*** Begin section ***
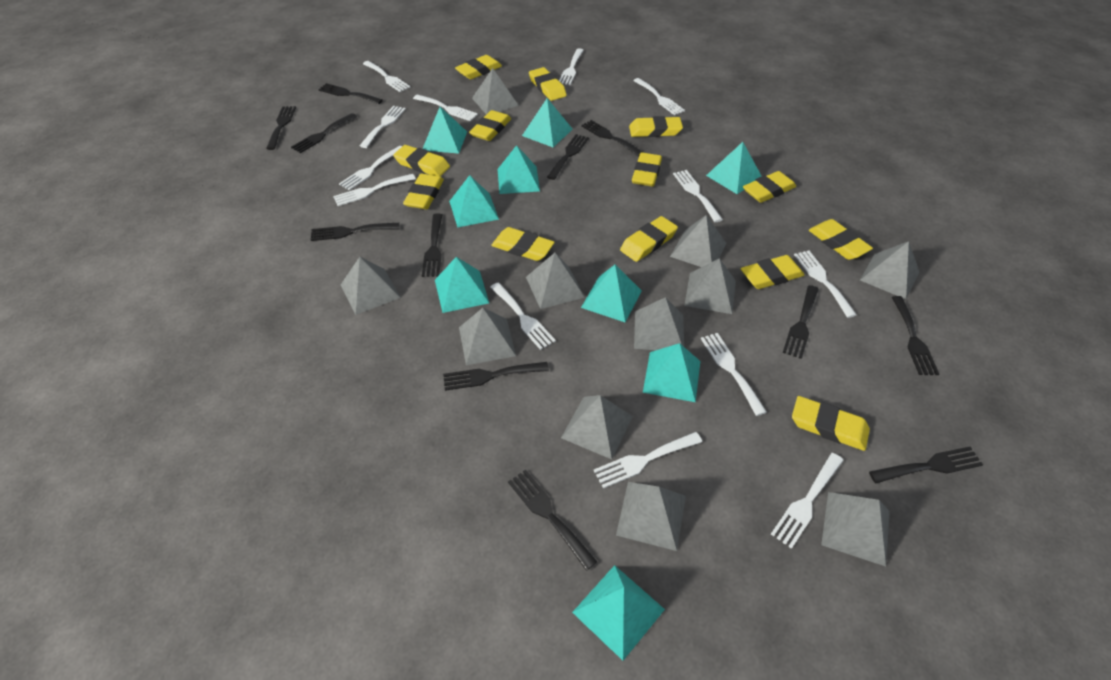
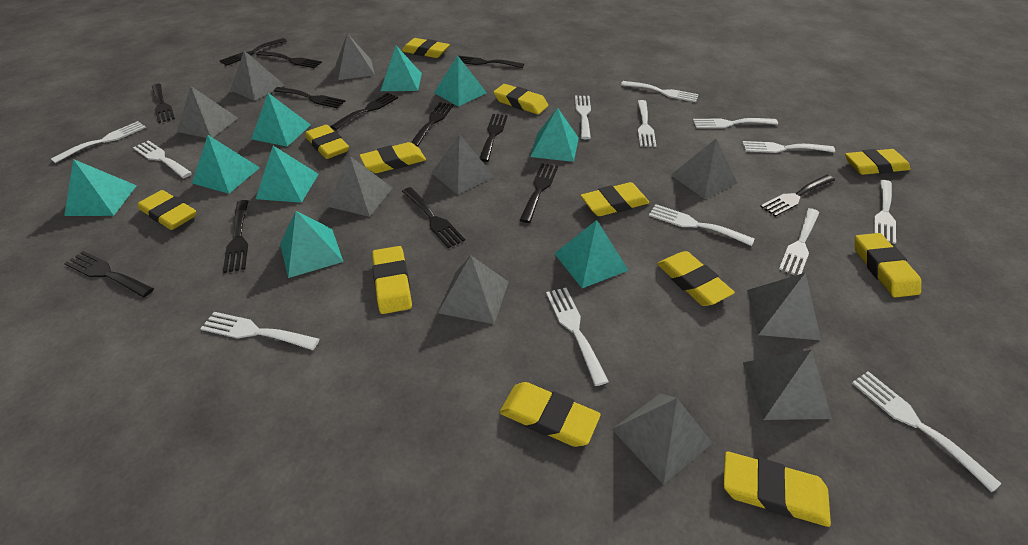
black fork: 12 -> 13
grey pyramid: 11 -> 10
yellow eraser: 13 -> 12

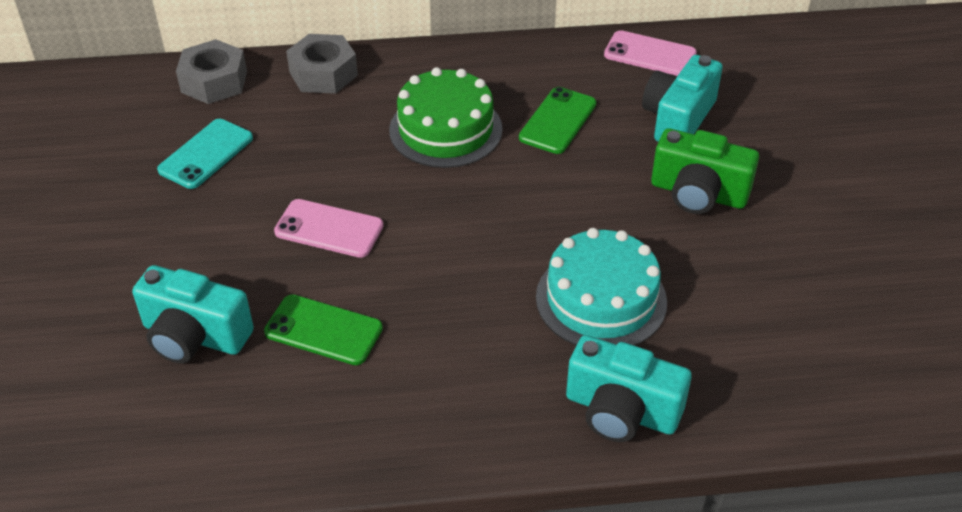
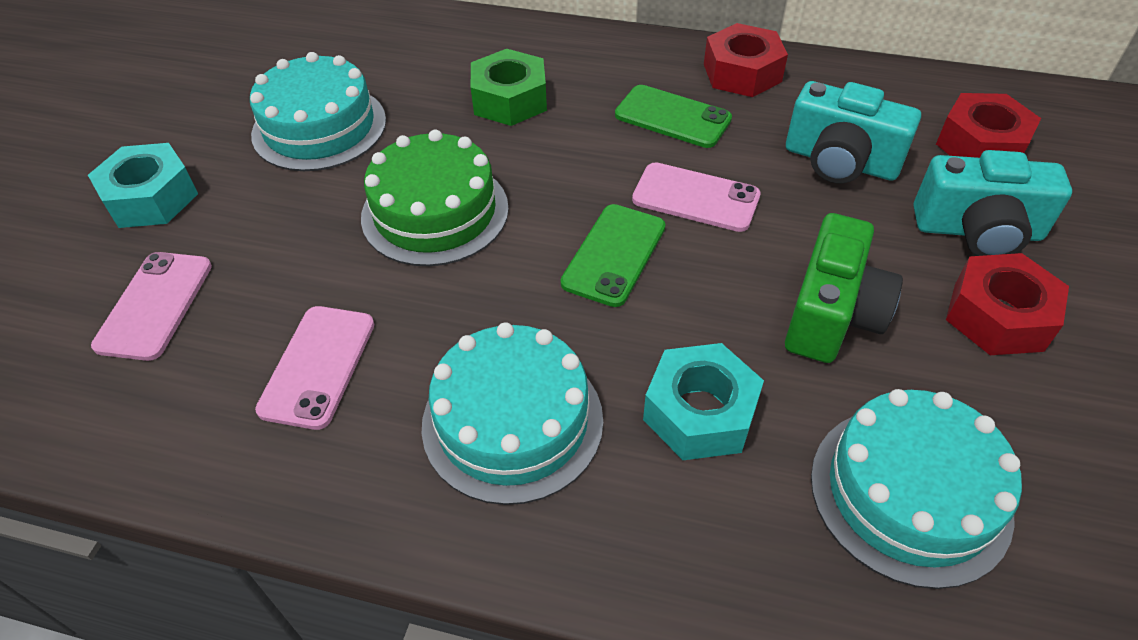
green nut: 0 -> 1
grey nut: 2 -> 0
pink phone: 2 -> 3
red nut: 0 -> 3
turquoise cake: 1 -> 3
turquoise camera: 3 -> 2
turquoise nut: 0 -> 2
turquoise phone: 1 -> 0

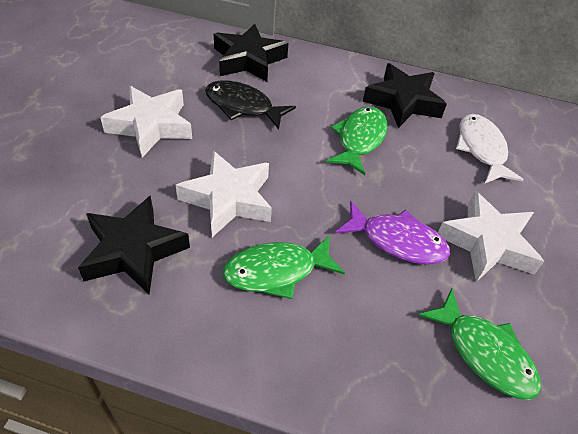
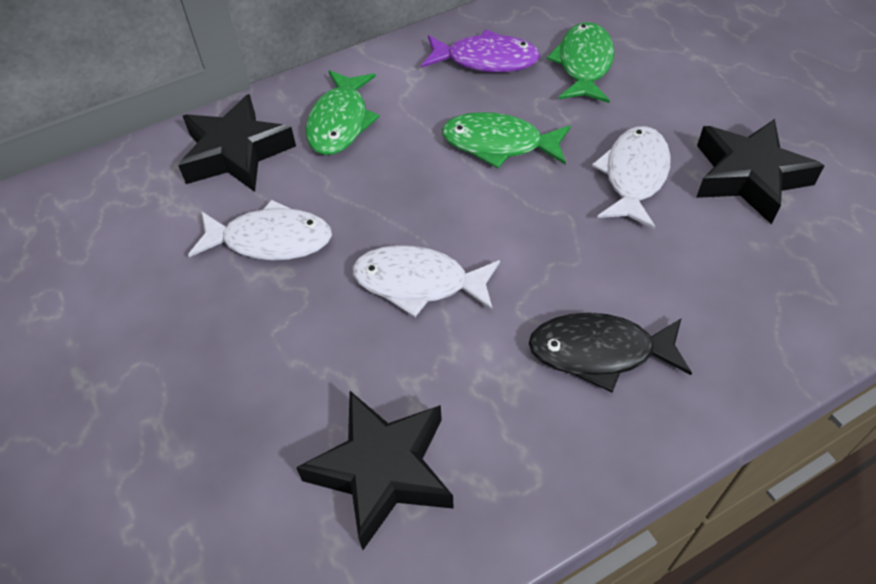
white fish: 1 -> 3
white star: 3 -> 0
*** End section ***
**TASK STATEMENT:**
All of the data is to be transcribed exactly, with images omitted.

**FINISHED TASK:**
black fork: 12 -> 13
grey pyramid: 11 -> 10
yellow eraser: 13 -> 12

green nut: 0 -> 1
grey nut: 2 -> 0
pink phone: 2 -> 3
red nut: 0 -> 3
turquoise cake: 1 -> 3
turquoise camera: 3 -> 2
turquoise nut: 0 -> 2
turquoise phone: 1 -> 0

white fish: 1 -> 3
white star: 3 -> 0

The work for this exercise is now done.